··· RECORDS SHOWN

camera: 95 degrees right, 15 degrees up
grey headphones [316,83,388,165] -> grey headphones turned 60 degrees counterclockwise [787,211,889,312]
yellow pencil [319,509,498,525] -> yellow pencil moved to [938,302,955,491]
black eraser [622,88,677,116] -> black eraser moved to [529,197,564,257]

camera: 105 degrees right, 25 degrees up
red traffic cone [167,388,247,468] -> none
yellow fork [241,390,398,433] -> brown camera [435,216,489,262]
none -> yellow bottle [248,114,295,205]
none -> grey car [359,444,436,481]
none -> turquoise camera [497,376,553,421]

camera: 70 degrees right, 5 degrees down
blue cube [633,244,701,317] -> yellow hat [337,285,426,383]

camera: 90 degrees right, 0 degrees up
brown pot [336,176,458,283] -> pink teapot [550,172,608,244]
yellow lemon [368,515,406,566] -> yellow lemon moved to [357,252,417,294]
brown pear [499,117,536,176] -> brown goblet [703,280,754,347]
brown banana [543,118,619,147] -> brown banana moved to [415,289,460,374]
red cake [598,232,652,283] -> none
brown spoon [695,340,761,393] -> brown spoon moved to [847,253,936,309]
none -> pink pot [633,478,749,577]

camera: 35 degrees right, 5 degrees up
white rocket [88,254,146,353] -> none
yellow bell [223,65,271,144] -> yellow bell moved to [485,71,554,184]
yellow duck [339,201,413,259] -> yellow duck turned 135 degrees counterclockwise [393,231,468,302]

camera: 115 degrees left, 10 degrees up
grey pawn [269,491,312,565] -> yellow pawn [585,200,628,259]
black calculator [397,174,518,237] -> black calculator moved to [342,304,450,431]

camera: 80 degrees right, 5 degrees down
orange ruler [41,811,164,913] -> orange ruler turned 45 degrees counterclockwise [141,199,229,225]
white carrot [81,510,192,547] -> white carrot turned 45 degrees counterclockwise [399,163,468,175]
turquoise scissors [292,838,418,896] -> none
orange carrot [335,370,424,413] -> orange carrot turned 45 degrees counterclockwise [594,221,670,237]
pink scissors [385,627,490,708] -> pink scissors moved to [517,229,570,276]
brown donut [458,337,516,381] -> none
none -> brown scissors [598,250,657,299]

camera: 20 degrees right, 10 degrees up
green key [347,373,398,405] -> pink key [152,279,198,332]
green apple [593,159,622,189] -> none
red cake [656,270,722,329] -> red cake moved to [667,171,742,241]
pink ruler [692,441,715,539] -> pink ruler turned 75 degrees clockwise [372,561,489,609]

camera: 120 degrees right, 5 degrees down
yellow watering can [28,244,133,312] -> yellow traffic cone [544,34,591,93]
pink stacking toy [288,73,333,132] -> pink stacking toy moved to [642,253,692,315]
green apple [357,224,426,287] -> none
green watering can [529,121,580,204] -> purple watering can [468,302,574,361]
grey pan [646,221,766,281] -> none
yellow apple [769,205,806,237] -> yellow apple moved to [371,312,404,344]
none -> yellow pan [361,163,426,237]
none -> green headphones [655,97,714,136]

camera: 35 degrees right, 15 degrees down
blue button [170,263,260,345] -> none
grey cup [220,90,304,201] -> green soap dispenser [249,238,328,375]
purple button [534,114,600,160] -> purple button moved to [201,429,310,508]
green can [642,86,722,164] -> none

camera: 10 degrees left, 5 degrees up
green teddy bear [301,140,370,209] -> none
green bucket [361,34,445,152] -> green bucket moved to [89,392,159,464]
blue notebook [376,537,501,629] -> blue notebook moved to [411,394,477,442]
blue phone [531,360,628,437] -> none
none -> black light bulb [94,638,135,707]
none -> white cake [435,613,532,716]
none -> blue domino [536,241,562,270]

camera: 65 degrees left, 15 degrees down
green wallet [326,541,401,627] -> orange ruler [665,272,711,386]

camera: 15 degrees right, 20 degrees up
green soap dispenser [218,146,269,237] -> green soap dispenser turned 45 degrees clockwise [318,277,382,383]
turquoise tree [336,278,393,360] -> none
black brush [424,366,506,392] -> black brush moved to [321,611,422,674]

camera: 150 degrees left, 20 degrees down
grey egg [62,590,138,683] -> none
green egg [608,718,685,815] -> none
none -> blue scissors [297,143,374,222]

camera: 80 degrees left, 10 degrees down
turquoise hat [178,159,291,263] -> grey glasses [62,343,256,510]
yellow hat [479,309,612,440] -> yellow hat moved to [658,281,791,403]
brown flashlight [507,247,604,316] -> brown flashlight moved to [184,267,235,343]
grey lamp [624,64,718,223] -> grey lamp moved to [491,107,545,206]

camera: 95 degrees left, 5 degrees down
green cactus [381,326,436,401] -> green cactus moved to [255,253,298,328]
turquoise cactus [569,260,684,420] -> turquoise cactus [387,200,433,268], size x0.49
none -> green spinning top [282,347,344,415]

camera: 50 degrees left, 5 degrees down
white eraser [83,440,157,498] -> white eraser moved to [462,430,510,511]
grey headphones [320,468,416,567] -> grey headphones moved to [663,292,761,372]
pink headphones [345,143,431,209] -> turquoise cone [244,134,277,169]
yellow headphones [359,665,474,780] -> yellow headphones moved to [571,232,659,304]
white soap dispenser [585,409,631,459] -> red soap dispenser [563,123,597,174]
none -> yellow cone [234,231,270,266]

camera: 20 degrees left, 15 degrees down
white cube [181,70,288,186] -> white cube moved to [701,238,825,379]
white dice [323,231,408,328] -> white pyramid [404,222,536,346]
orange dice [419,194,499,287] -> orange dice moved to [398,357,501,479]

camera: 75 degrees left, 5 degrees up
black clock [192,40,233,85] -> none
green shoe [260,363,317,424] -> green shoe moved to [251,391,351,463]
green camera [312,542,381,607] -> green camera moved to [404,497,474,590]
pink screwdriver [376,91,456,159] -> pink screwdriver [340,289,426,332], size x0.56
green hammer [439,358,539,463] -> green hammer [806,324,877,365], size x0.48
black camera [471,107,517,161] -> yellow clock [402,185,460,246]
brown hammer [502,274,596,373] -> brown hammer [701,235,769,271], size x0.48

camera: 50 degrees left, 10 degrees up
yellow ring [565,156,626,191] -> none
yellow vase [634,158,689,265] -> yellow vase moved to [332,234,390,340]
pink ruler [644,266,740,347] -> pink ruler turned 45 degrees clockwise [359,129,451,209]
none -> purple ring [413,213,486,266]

······

# ABOUT THIS TASK
Please give back exactly the lines of the listing above that run from the one containing "grey lamp [624,64,718,223]" through the one containing "green shoe [260,363,317,424]", and only those.

# WORKED SOLUTION
grey lamp [624,64,718,223] -> grey lamp moved to [491,107,545,206]

camera: 95 degrees left, 5 degrees down
green cactus [381,326,436,401] -> green cactus moved to [255,253,298,328]
turquoise cactus [569,260,684,420] -> turquoise cactus [387,200,433,268], size x0.49
none -> green spinning top [282,347,344,415]

camera: 50 degrees left, 5 degrees down
white eraser [83,440,157,498] -> white eraser moved to [462,430,510,511]
grey headphones [320,468,416,567] -> grey headphones moved to [663,292,761,372]
pink headphones [345,143,431,209] -> turquoise cone [244,134,277,169]
yellow headphones [359,665,474,780] -> yellow headphones moved to [571,232,659,304]
white soap dispenser [585,409,631,459] -> red soap dispenser [563,123,597,174]
none -> yellow cone [234,231,270,266]

camera: 20 degrees left, 15 degrees down
white cube [181,70,288,186] -> white cube moved to [701,238,825,379]
white dice [323,231,408,328] -> white pyramid [404,222,536,346]
orange dice [419,194,499,287] -> orange dice moved to [398,357,501,479]

camera: 75 degrees left, 5 degrees up
black clock [192,40,233,85] -> none
green shoe [260,363,317,424] -> green shoe moved to [251,391,351,463]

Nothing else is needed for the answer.